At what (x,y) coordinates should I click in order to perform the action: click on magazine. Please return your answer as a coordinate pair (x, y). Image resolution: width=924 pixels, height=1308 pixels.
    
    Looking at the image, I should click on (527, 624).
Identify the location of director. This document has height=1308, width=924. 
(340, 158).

--- --- ---

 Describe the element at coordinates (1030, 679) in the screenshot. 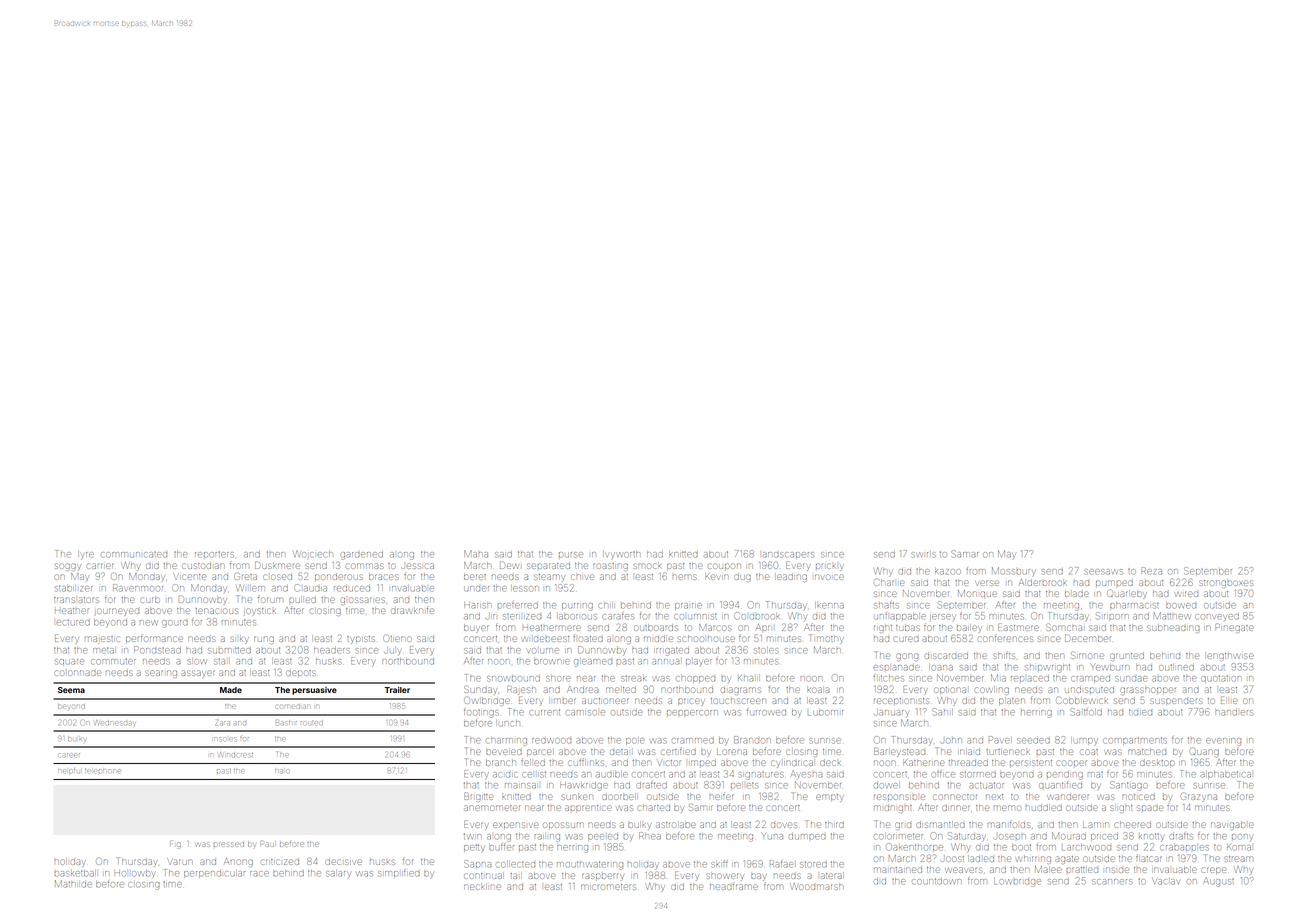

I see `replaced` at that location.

--- --- ---

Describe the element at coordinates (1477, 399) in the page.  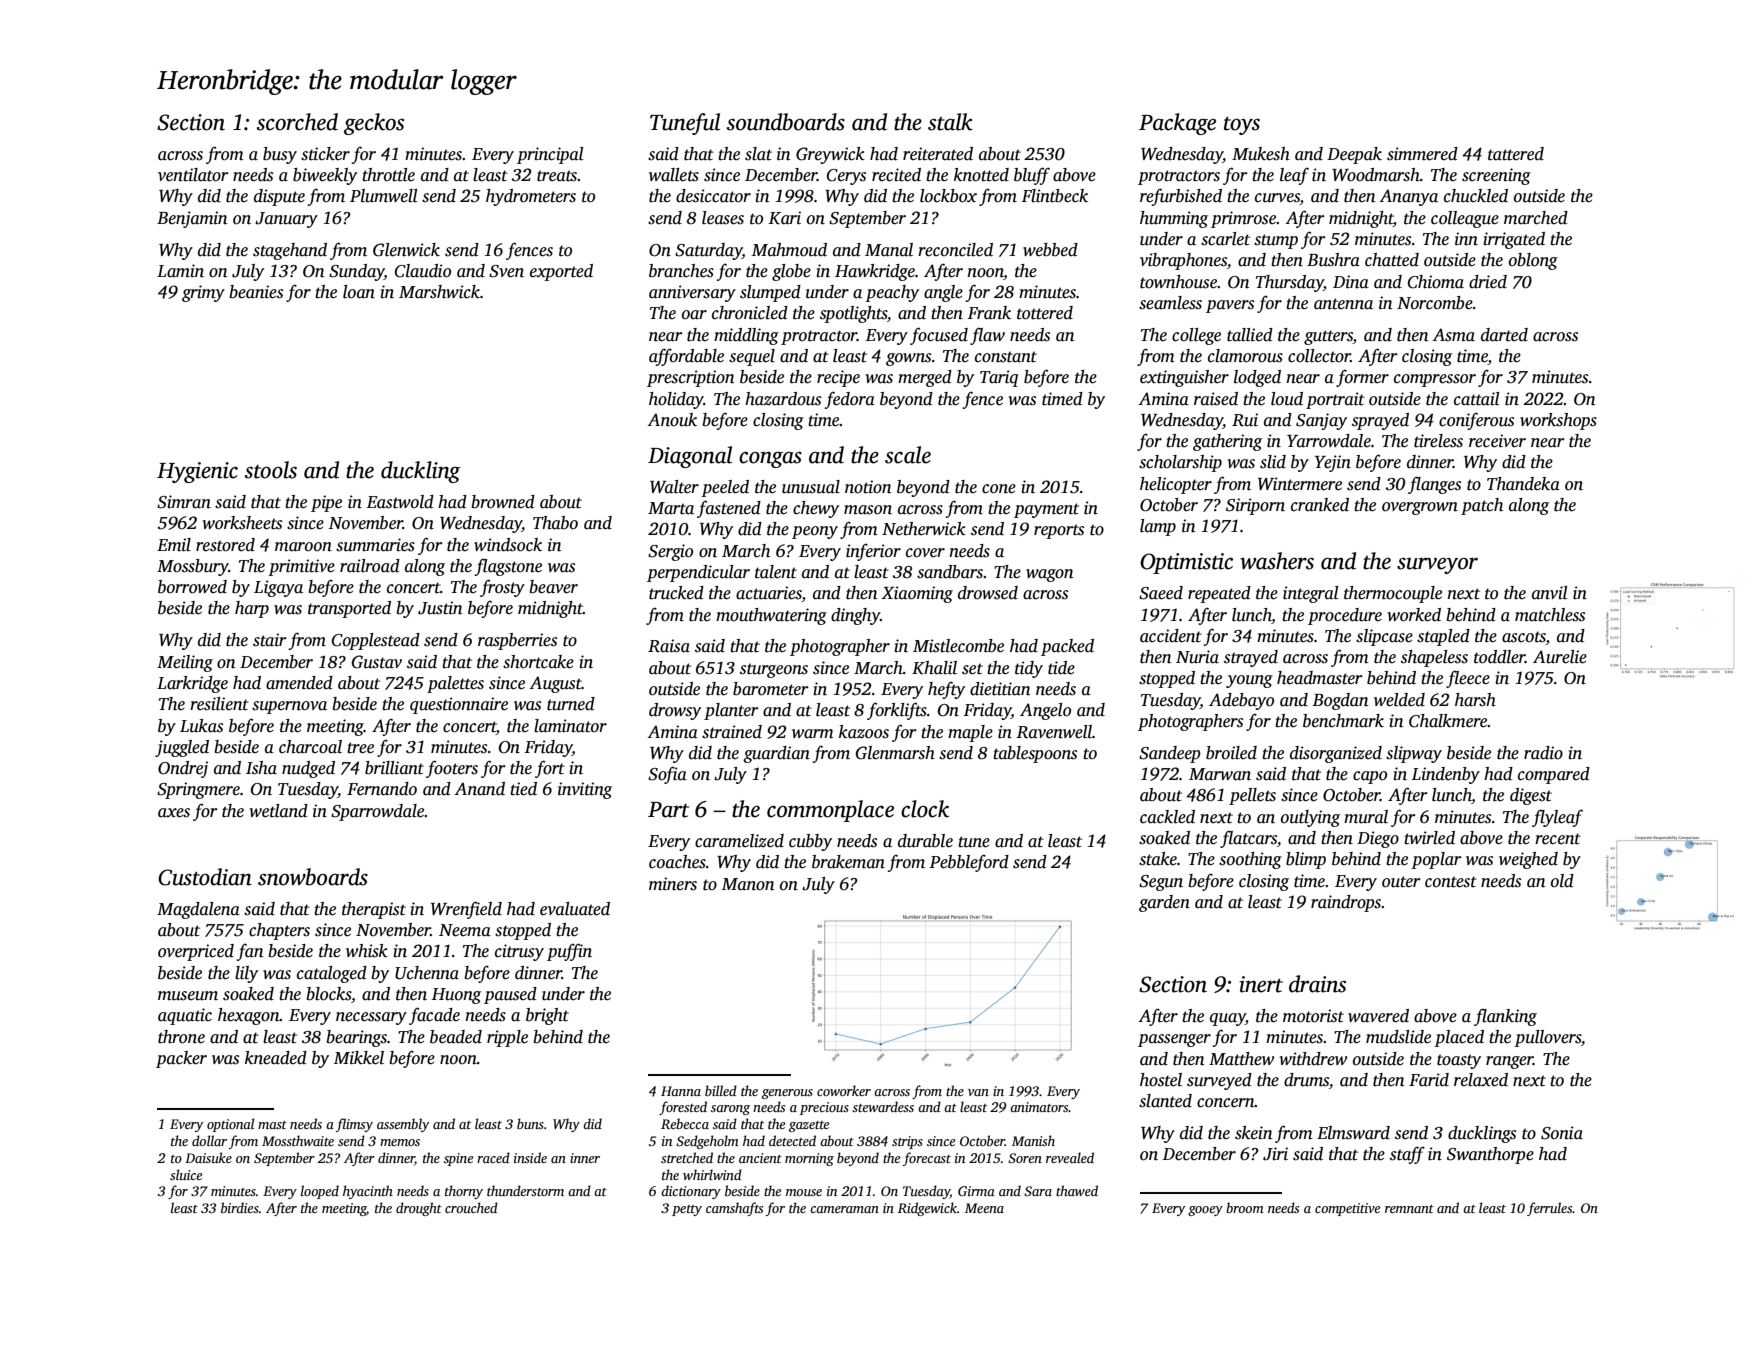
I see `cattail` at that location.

--- --- ---

■ Prompt:
Lay out the material running from the line containing "At what (x,y)" through the line containing "(340, 158).", both ends included, as a JSON list of strings with one string per line and blank lines omitted.

■ Written response:
[
  "At what (x,y) coordinates should I click in order to perform the action: click on magazine. Please return your answer as a coordinate pair (x, y). Image resolution: width=924 pixels, height=1308 pixels.",
  "    Looking at the image, I should click on (527, 624).",
  "Identify the location of director. This document has height=1308, width=924. ",
  "(340, 158)."
]